Scan the material below for every line with the string "none", and copy those lines.
··· TASK DATA ···
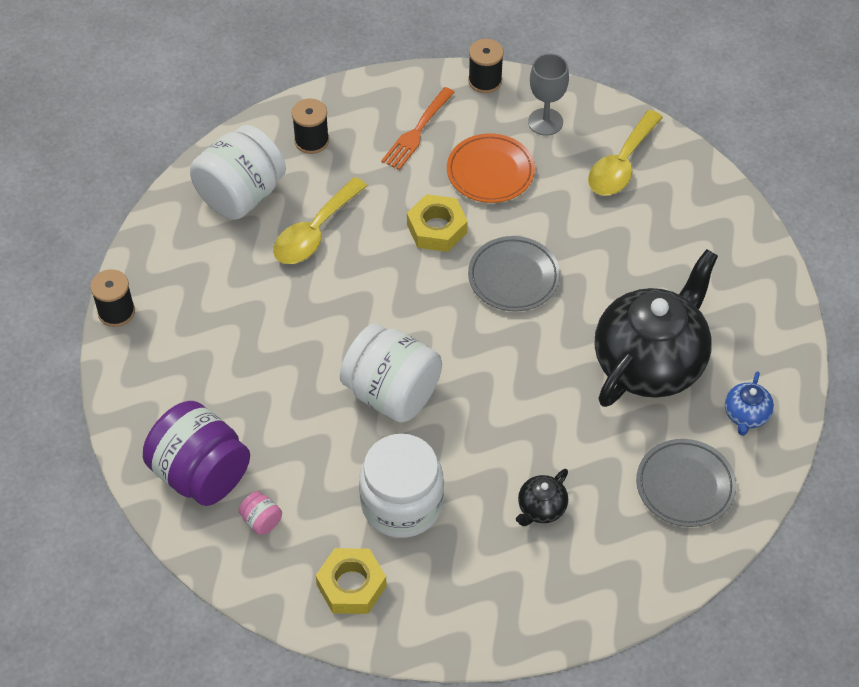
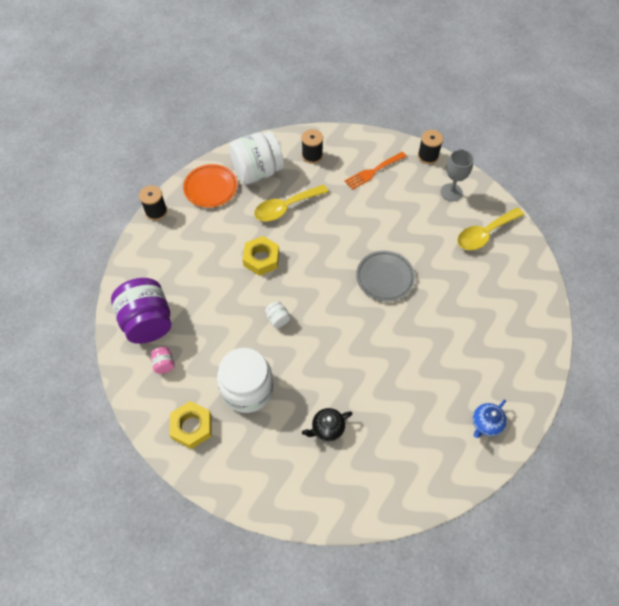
camera: 25 degrees right, 5 degrees up
(392, 393) = (278, 319): white jar -> white jar, size x0.41
(437, 229) = (355, 231): yellow nut -> yellow nut (261, 259)
(490, 172) = (403, 210): orange plate -> orange plate (210, 188)
(650, 362) = (441, 363): black teapot -> none
(685, 486) = (423, 453): grey plate -> none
···
## ANSWER BOX
(650, 362) = (441, 363): black teapot -> none
(685, 486) = (423, 453): grey plate -> none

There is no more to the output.